BEGIN DATA UNDER STUDY

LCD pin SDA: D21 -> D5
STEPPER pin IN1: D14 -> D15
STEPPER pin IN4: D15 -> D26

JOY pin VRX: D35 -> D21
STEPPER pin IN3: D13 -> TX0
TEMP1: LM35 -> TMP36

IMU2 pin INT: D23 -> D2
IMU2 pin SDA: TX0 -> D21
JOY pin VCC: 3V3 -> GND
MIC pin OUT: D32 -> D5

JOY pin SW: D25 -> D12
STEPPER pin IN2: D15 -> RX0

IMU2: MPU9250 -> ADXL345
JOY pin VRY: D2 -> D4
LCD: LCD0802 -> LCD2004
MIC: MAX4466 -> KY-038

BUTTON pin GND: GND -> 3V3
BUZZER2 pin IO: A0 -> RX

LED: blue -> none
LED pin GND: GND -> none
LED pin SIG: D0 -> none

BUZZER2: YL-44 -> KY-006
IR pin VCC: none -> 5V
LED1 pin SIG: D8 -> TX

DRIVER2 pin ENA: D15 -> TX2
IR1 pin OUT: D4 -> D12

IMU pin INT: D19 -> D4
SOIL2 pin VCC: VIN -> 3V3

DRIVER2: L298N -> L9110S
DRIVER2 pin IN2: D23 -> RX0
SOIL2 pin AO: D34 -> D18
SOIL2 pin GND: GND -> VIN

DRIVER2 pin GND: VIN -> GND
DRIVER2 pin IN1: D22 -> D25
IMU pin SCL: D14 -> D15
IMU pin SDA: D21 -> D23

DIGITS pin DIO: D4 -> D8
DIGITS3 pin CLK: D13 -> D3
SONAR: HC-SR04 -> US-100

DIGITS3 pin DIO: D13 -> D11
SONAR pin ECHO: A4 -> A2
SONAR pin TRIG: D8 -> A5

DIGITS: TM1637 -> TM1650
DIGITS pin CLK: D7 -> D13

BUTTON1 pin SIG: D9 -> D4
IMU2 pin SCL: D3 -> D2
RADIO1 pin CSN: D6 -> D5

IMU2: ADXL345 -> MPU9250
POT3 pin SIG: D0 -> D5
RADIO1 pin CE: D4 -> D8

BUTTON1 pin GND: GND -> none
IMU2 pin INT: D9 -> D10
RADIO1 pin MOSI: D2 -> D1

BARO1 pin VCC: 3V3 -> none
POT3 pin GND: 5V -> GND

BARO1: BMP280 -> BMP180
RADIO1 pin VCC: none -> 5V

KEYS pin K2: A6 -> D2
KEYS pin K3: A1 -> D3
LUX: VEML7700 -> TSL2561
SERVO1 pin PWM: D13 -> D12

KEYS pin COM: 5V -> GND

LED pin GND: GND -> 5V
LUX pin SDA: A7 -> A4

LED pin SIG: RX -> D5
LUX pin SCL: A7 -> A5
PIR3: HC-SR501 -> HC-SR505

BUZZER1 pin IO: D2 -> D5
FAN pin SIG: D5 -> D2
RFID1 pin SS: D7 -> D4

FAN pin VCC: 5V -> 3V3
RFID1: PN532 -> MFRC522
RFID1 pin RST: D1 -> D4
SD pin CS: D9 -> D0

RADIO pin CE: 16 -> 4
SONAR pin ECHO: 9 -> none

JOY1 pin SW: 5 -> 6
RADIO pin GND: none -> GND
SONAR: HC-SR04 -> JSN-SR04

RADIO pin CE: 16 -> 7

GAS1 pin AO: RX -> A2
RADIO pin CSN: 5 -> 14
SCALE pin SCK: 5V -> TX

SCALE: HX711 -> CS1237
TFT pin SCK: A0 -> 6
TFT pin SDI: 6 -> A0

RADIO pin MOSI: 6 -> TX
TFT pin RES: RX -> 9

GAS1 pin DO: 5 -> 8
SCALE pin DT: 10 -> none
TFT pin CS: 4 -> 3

END DATA UNDER STUDY

> **TASK DESCRIPTION**
Wherever the line holding "DRIVER2 pin ENA: D15 -> TX2" falls in the entries above, copy exactly from it through the line holding "BARO1: BMP280 -> BMP180", inclusive, and add nothing.

> **OUTPUT FOR THIS TASK**
DRIVER2 pin ENA: D15 -> TX2
IR1 pin OUT: D4 -> D12

IMU pin INT: D19 -> D4
SOIL2 pin VCC: VIN -> 3V3

DRIVER2: L298N -> L9110S
DRIVER2 pin IN2: D23 -> RX0
SOIL2 pin AO: D34 -> D18
SOIL2 pin GND: GND -> VIN

DRIVER2 pin GND: VIN -> GND
DRIVER2 pin IN1: D22 -> D25
IMU pin SCL: D14 -> D15
IMU pin SDA: D21 -> D23

DIGITS pin DIO: D4 -> D8
DIGITS3 pin CLK: D13 -> D3
SONAR: HC-SR04 -> US-100

DIGITS3 pin DIO: D13 -> D11
SONAR pin ECHO: A4 -> A2
SONAR pin TRIG: D8 -> A5

DIGITS: TM1637 -> TM1650
DIGITS pin CLK: D7 -> D13

BUTTON1 pin SIG: D9 -> D4
IMU2 pin SCL: D3 -> D2
RADIO1 pin CSN: D6 -> D5

IMU2: ADXL345 -> MPU9250
POT3 pin SIG: D0 -> D5
RADIO1 pin CE: D4 -> D8

BUTTON1 pin GND: GND -> none
IMU2 pin INT: D9 -> D10
RADIO1 pin MOSI: D2 -> D1

BARO1 pin VCC: 3V3 -> none
POT3 pin GND: 5V -> GND

BARO1: BMP280 -> BMP180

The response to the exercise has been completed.